Task requirements: Would you retype exactly the lines from the one holding "none -> green brick D3:E3 level 2" through the last line of the listing, and only those, without pictures?

Given information:
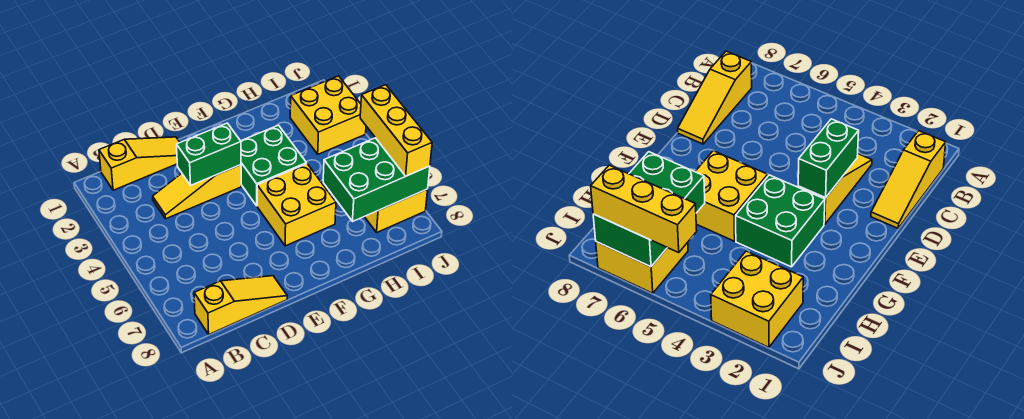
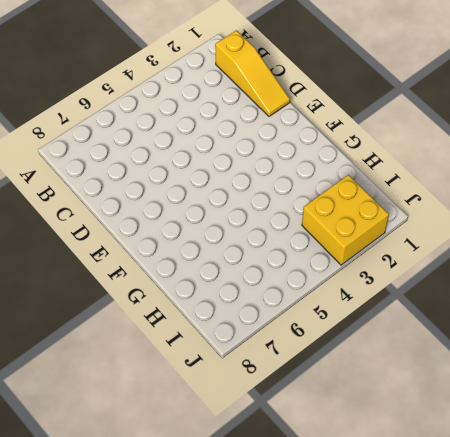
none -> yellow slope B8:D8 level 1 top B
none -> yellow slope C3:E3 level 1 top E

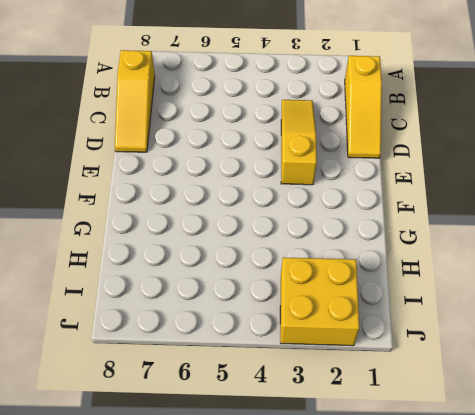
none -> green brick F3:G4 level 1
none -> yellow brick F5:G6 level 1

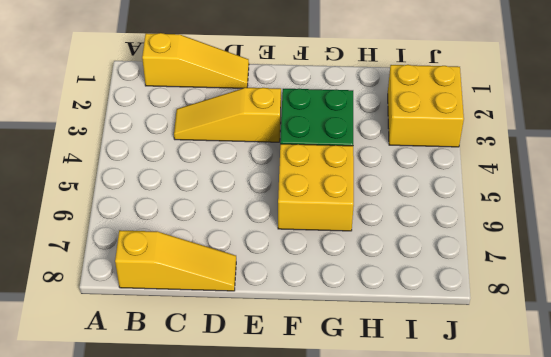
none -> yellow brick I6:J7 level 1
none -> green brick D3:E3 level 2

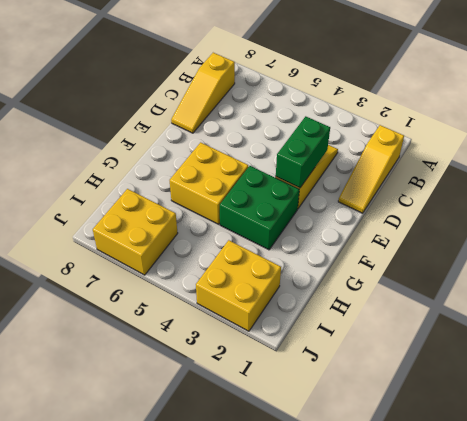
none -> green brick H6:J7 level 2
none -> yellow brick J5:J7 level 3

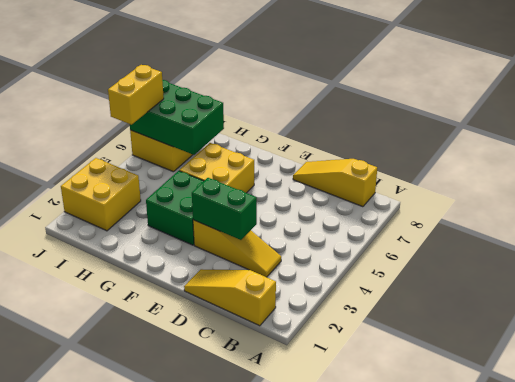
yellow brick J5:J6 level 3 -> yellow brick J5:J7 level 3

Result of this task:
none -> green brick D3:E3 level 2

none -> green brick H6:J7 level 2
none -> yellow brick J5:J7 level 3

yellow brick J5:J6 level 3 -> yellow brick J5:J7 level 3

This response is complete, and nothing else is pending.